● **PROVIDED MATERIAL**
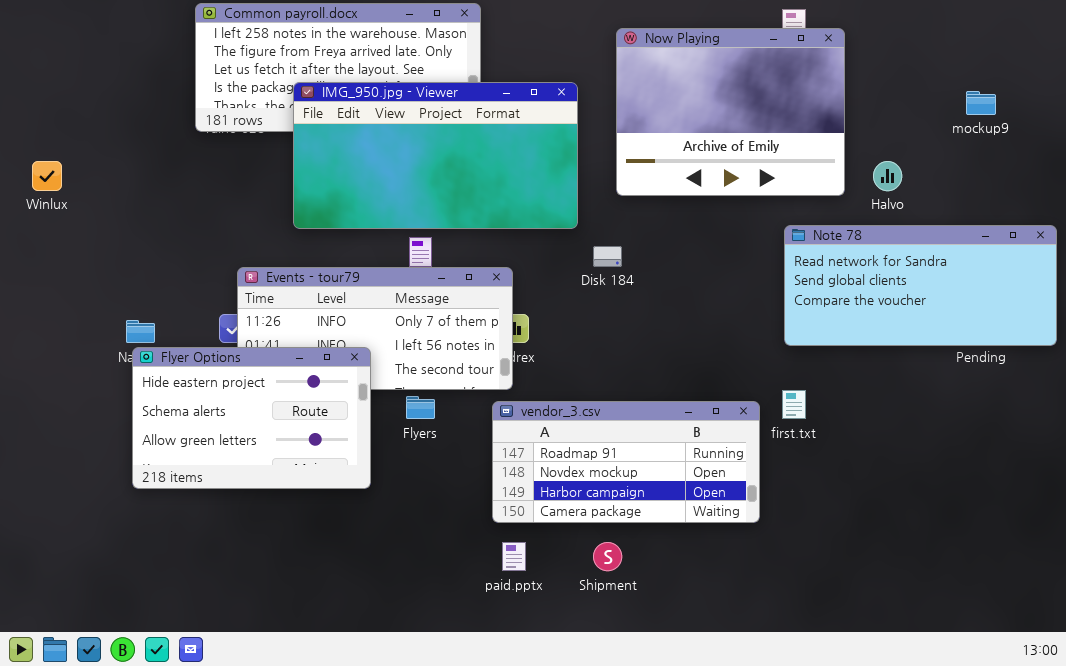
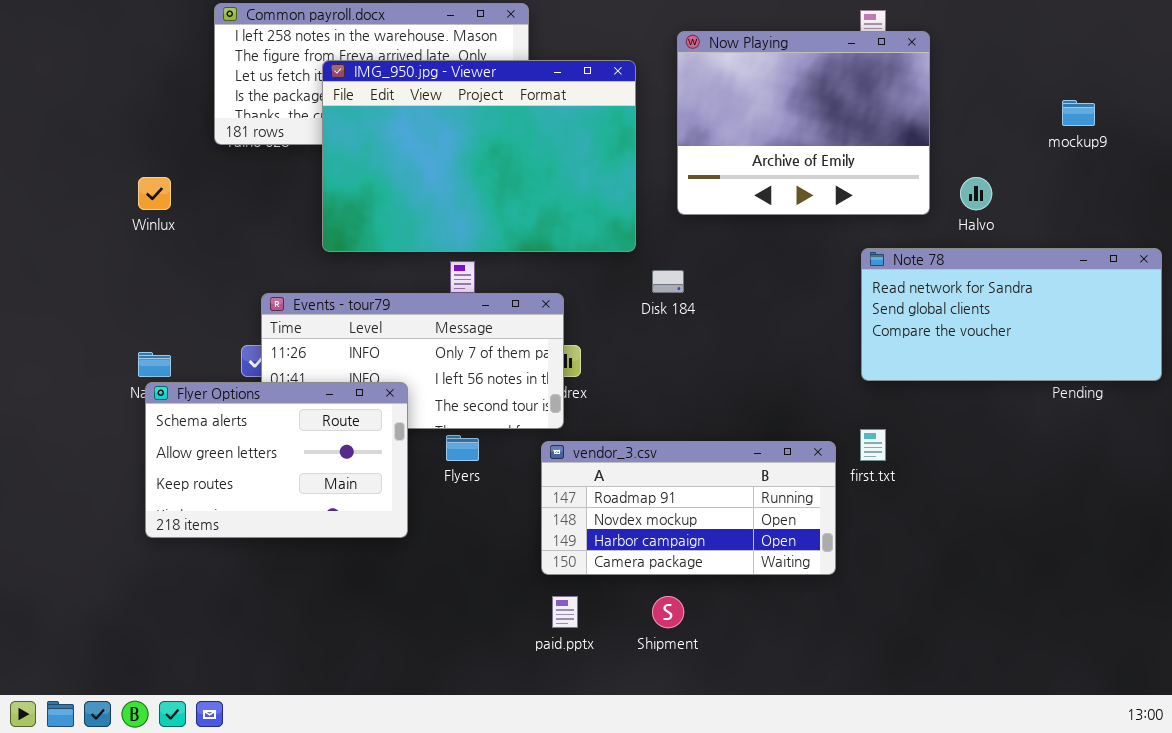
IMG_950.jpg - Viewer: [293,82,578,229] -> [322,60,636,252], resized
Winlux: [32,161,62,191] -> [138,177,171,210], moved
Flyer Options: [132,347,371,489] -> [145,382,408,538], scrolled down 1 row

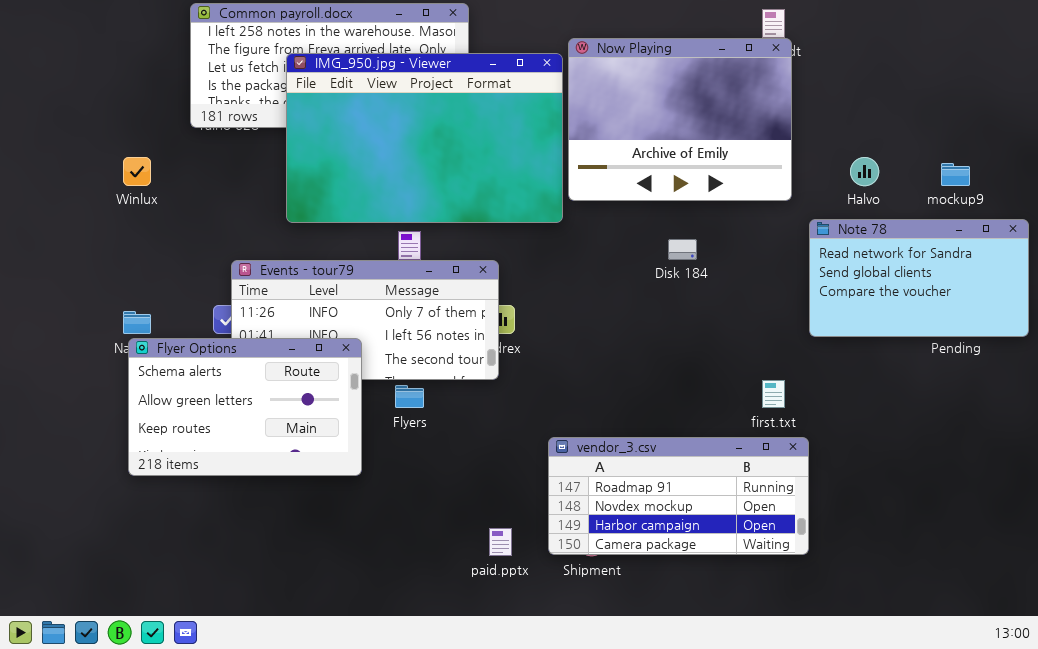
Now Playing: [677,31,930,215] -> [568,38,792,201], moved
mockup9: [1062,100,1095,126] -> [941,163,970,186], moved
Note 78: [861,248,1162,381] -> [809,219,1029,337], resized
Disk 184: [652,270,684,293] -> [668,239,697,260], moved
vendor_3.csv: [541,441,836,575] -> [548,437,809,555], moved

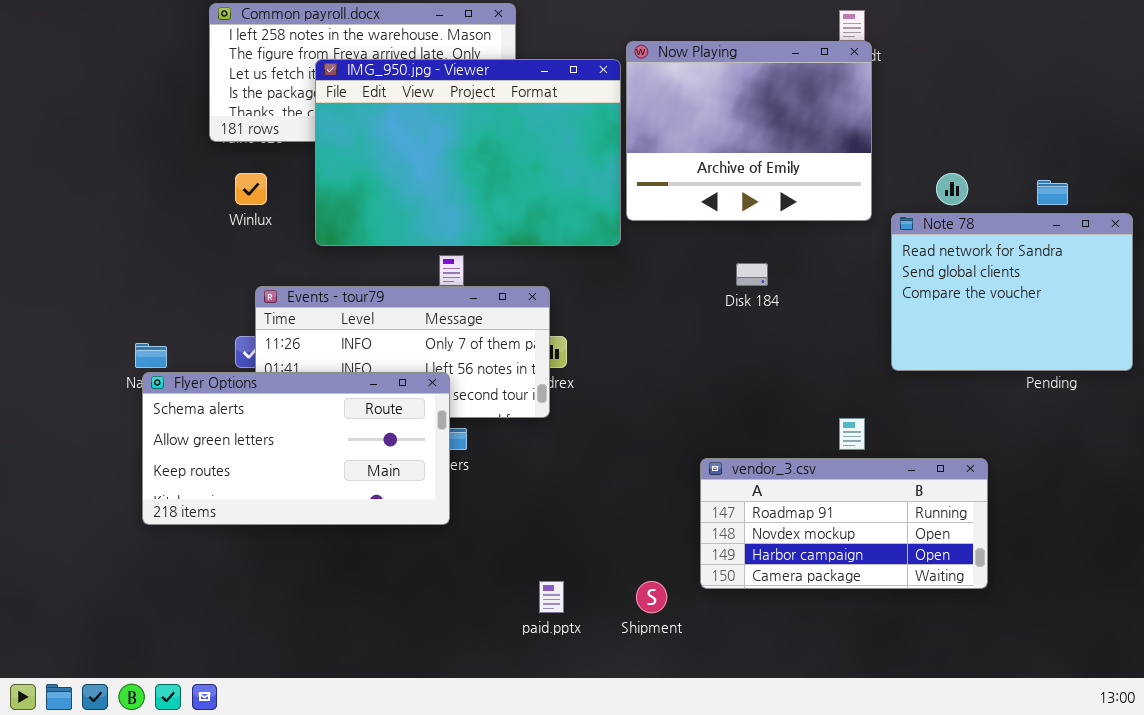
Winlux: [123,157,151,186] -> [235,173,267,205], moved
Note 78: [809,219,1029,337] -> [891,213,1133,371], resized
Flyer Options: [128,338,362,476] -> [142,372,450,525], resized
vendor_3.csv: [548,437,809,555] -> [700,458,988,589], moved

● **DESCRIPTION OF THE TASK**
Look through the material above for the string "Flyer" and copy each line that has it.

● **EXPECTED ANSWER**
Flyer Options: [132,347,371,489] -> [145,382,408,538], scrolled down 1 row
Flyer Options: [128,338,362,476] -> [142,372,450,525], resized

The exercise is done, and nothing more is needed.